# WORK ORDER
Repeat precisely the span of lines below that opens with the line containing "C1: none -> 680nF (+5V, GND)" and closes with the line containing "R6: none -> 15k (+5V, U3/in+)", both included.

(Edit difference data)
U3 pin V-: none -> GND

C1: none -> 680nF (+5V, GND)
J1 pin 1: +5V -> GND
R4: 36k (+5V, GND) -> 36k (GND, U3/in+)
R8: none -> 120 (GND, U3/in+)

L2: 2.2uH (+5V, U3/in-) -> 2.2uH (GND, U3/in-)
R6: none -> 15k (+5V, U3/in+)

---

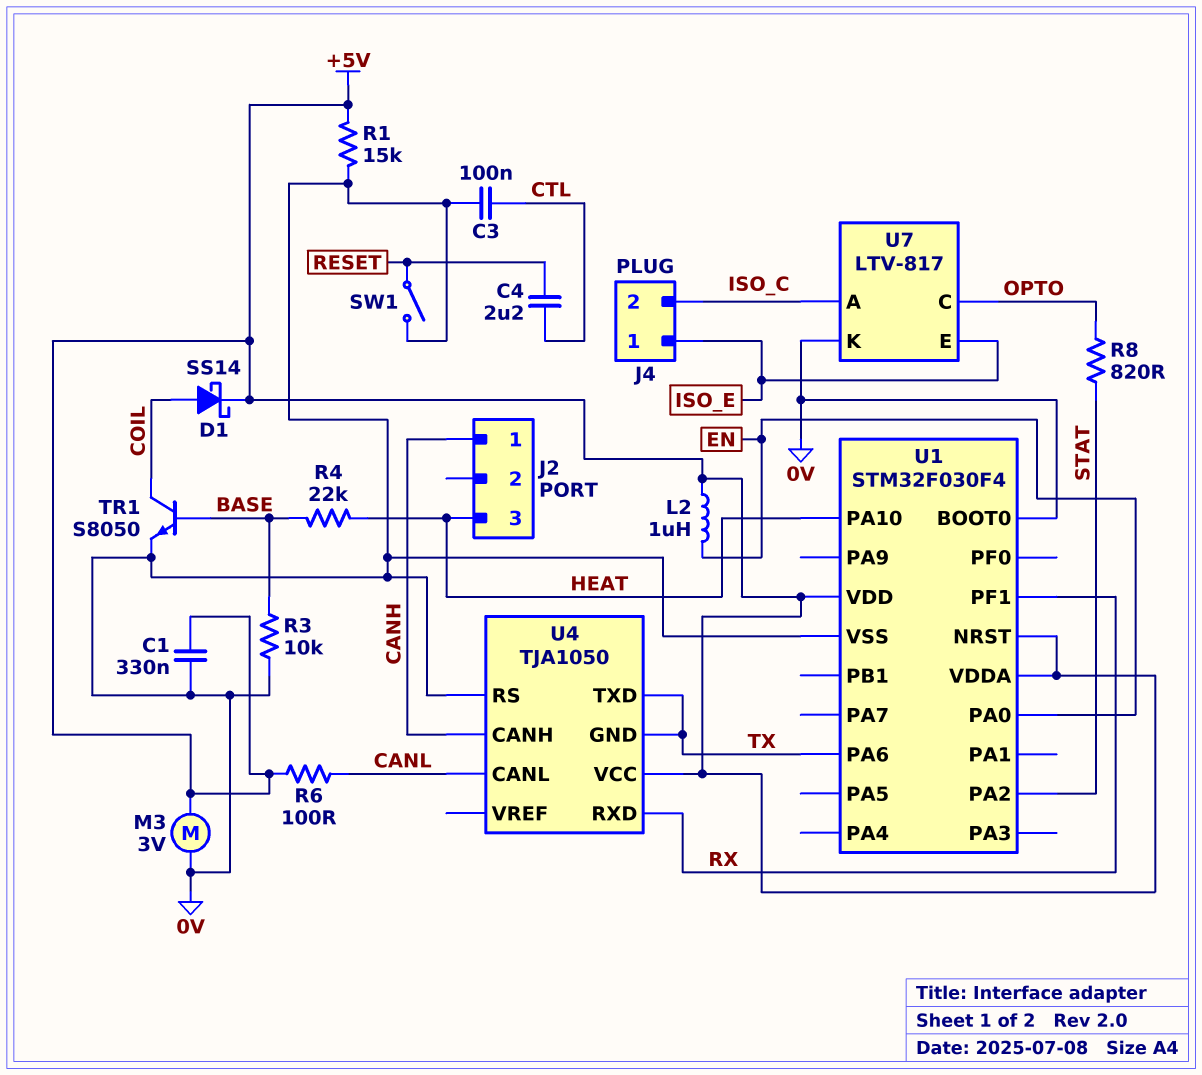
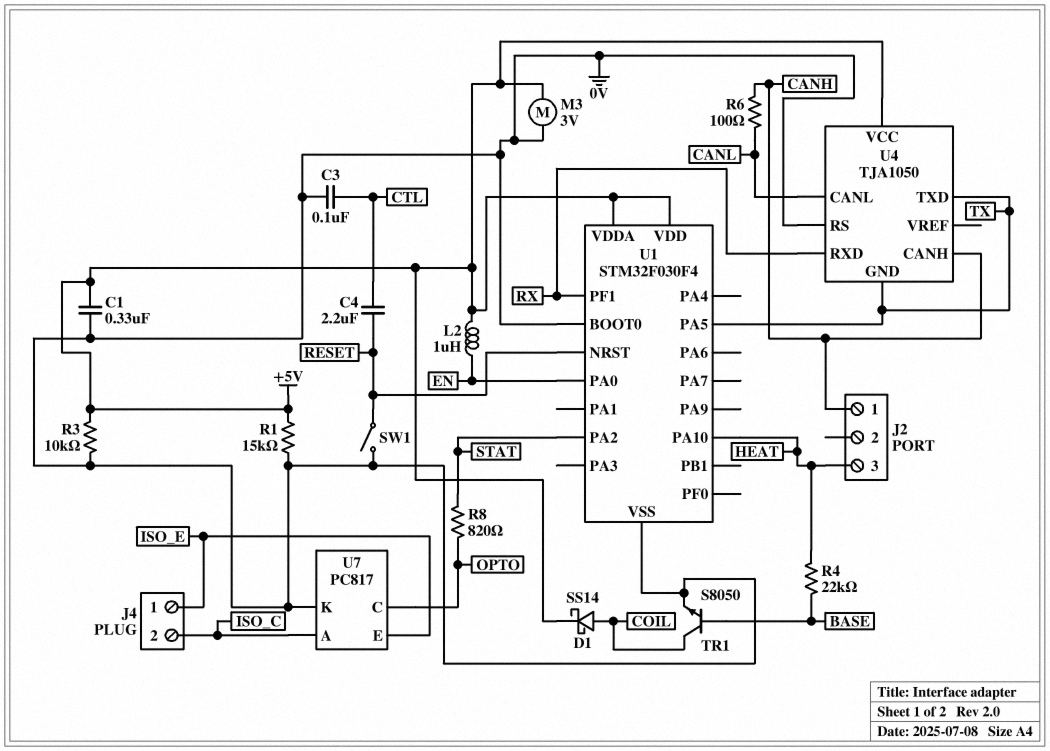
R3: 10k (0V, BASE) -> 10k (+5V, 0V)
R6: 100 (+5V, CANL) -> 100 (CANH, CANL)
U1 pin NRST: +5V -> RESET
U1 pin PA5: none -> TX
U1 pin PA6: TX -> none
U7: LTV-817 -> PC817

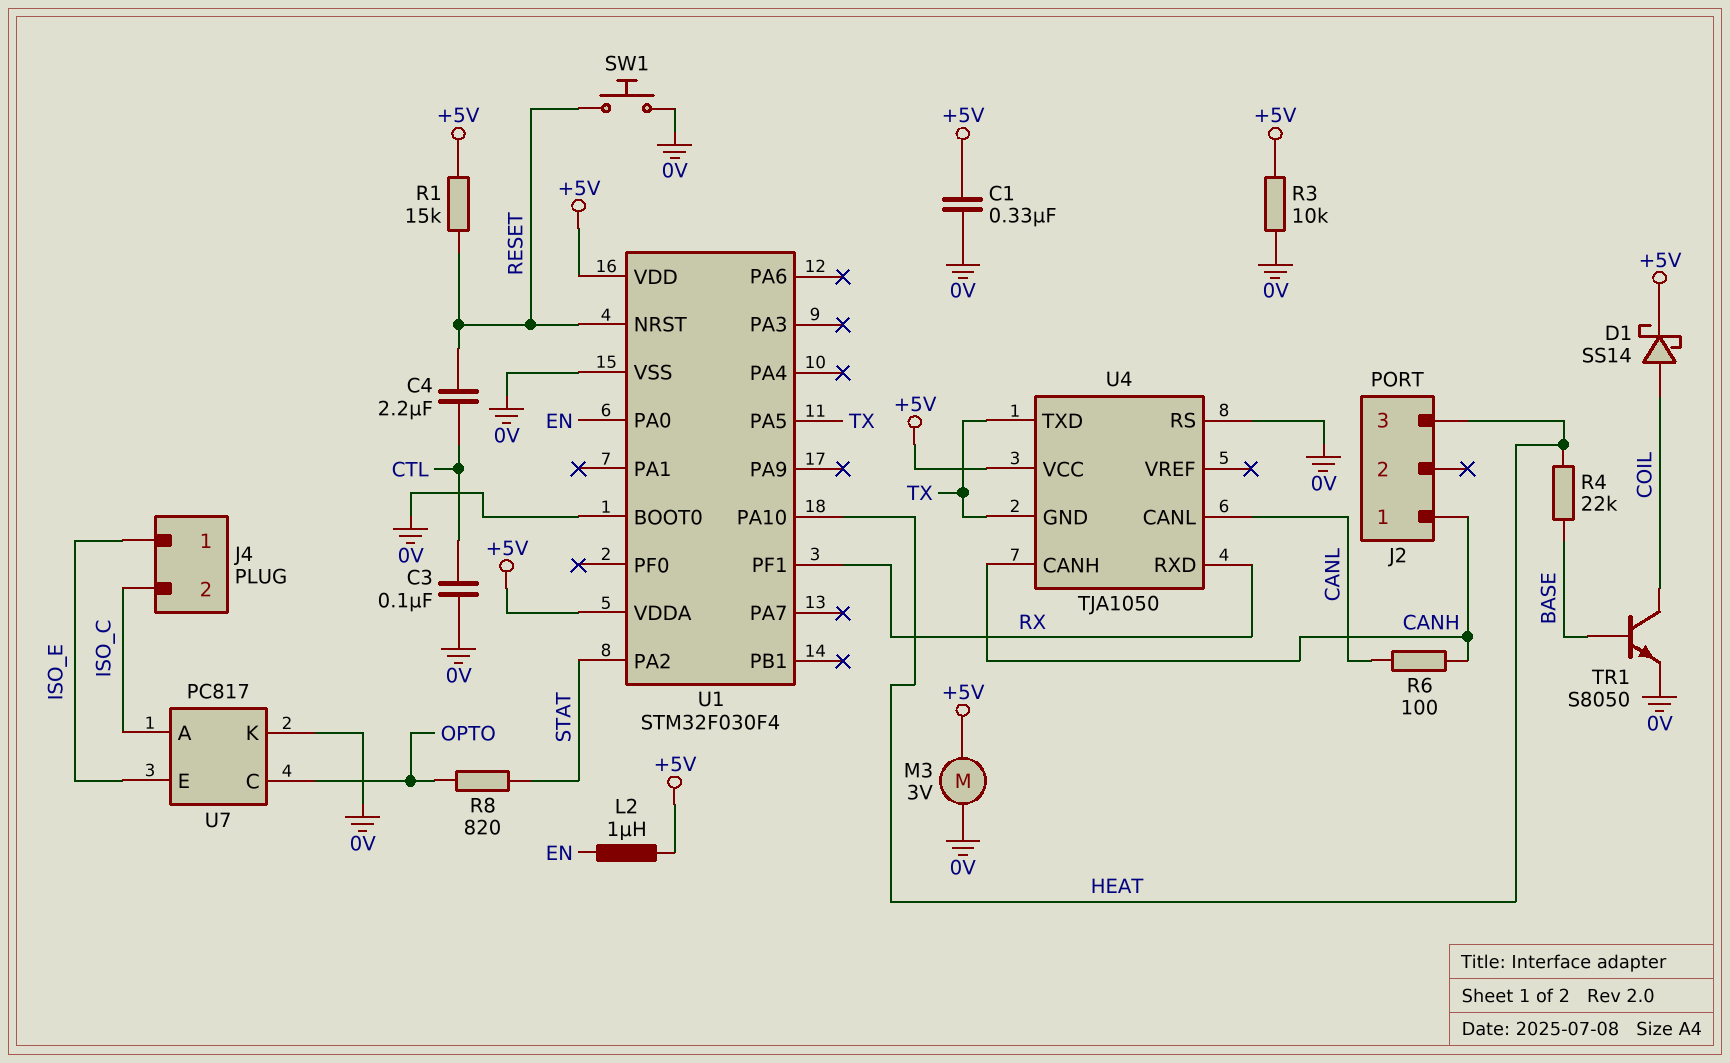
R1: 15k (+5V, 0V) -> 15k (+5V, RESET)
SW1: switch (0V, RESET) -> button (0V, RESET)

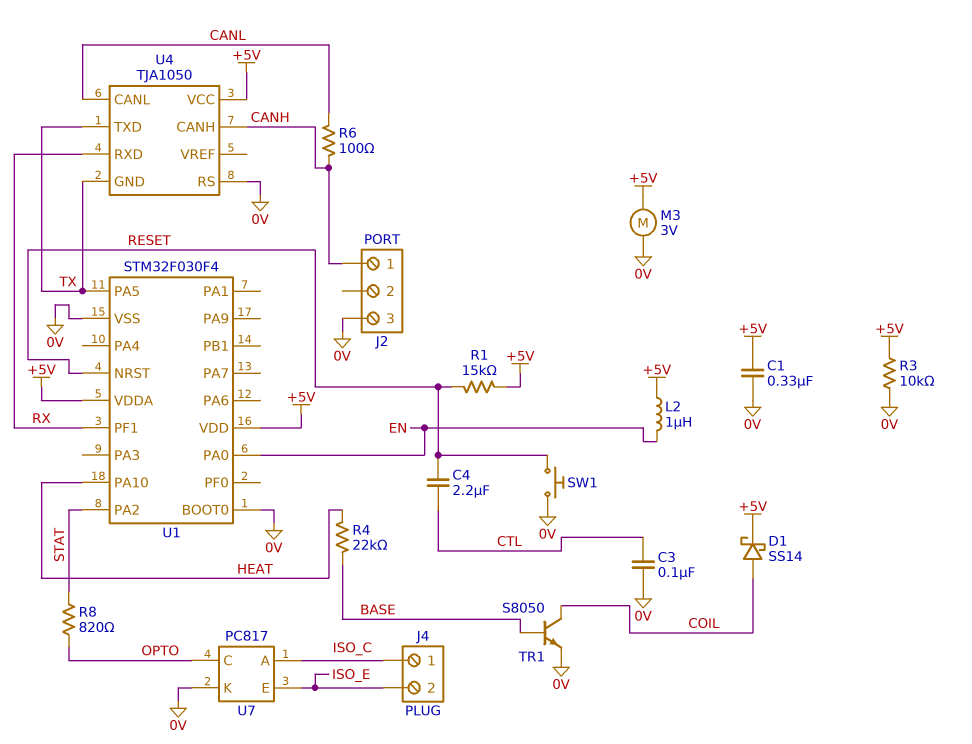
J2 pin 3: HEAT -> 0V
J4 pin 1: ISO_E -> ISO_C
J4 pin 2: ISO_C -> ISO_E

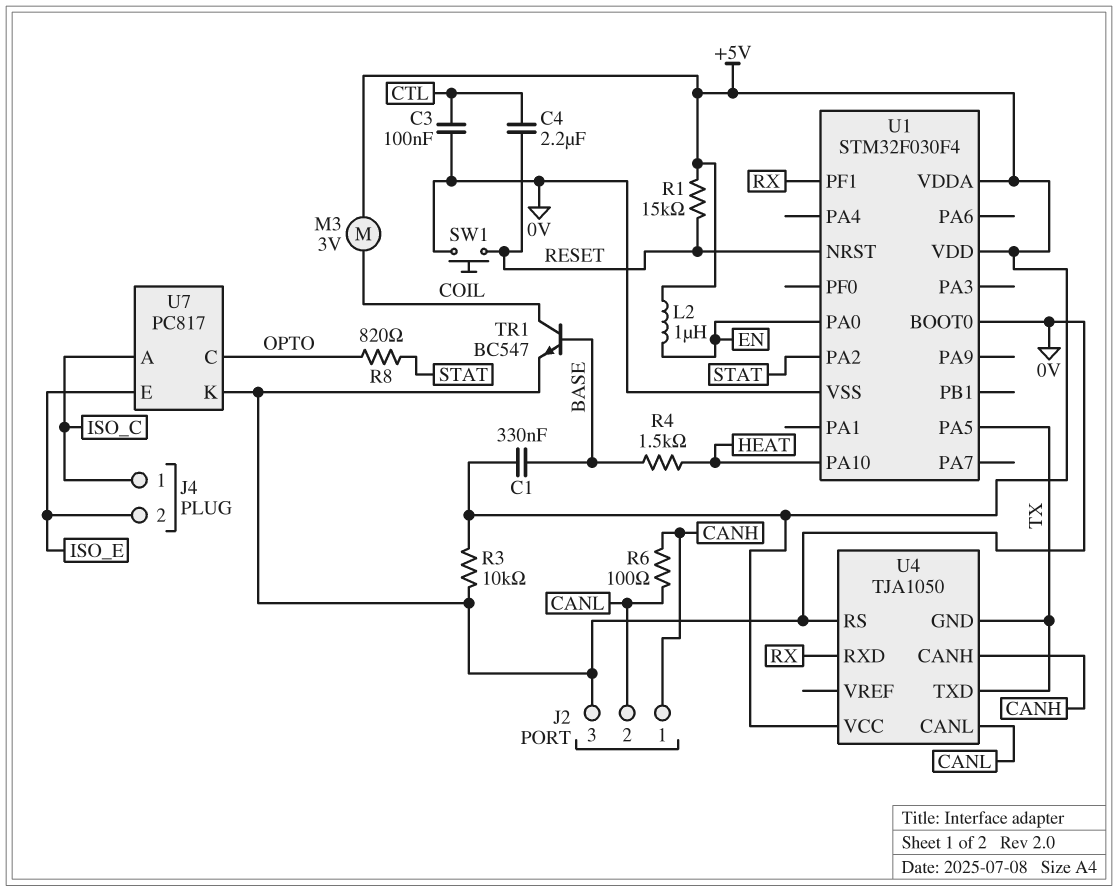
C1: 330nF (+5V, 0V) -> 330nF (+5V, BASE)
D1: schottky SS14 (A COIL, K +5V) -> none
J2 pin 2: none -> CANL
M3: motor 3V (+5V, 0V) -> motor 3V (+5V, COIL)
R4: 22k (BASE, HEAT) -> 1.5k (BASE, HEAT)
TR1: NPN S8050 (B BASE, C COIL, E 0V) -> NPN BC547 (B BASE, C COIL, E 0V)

# RESPONSE TO THE TASK
C1: none -> 680nF (+5V, GND)
J1 pin 1: +5V -> GND
R4: 36k (+5V, GND) -> 36k (GND, U3/in+)
R8: none -> 120 (GND, U3/in+)

L2: 2.2uH (+5V, U3/in-) -> 2.2uH (GND, U3/in-)
R6: none -> 15k (+5V, U3/in+)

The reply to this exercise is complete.